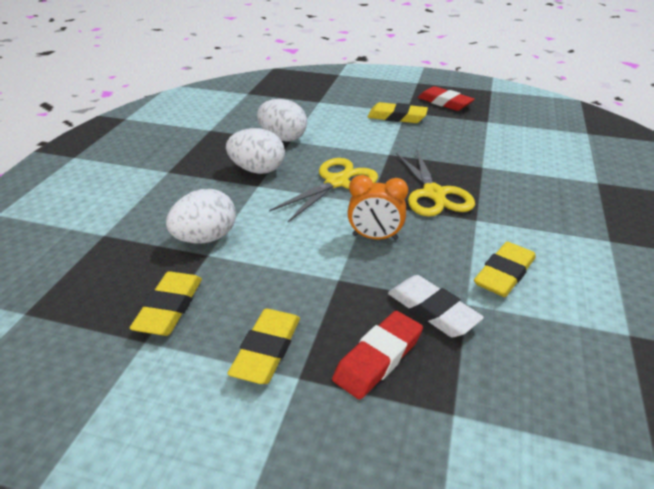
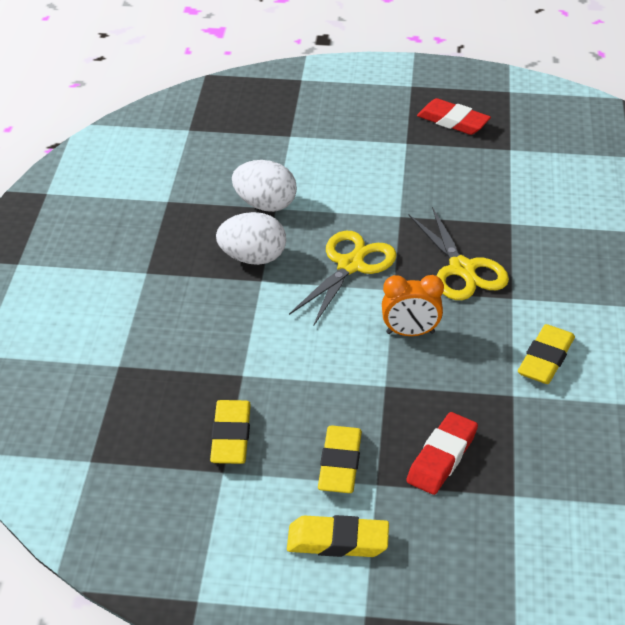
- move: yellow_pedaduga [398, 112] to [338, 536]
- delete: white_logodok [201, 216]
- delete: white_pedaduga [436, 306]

^^^^^^^^^^^^^^^^

*TASK TO CARRY OUT*
After reading through the material, report every line that holds "delete".

*FINAL ANSWER*
- delete: white_logodok [201, 216]
- delete: white_pedaduga [436, 306]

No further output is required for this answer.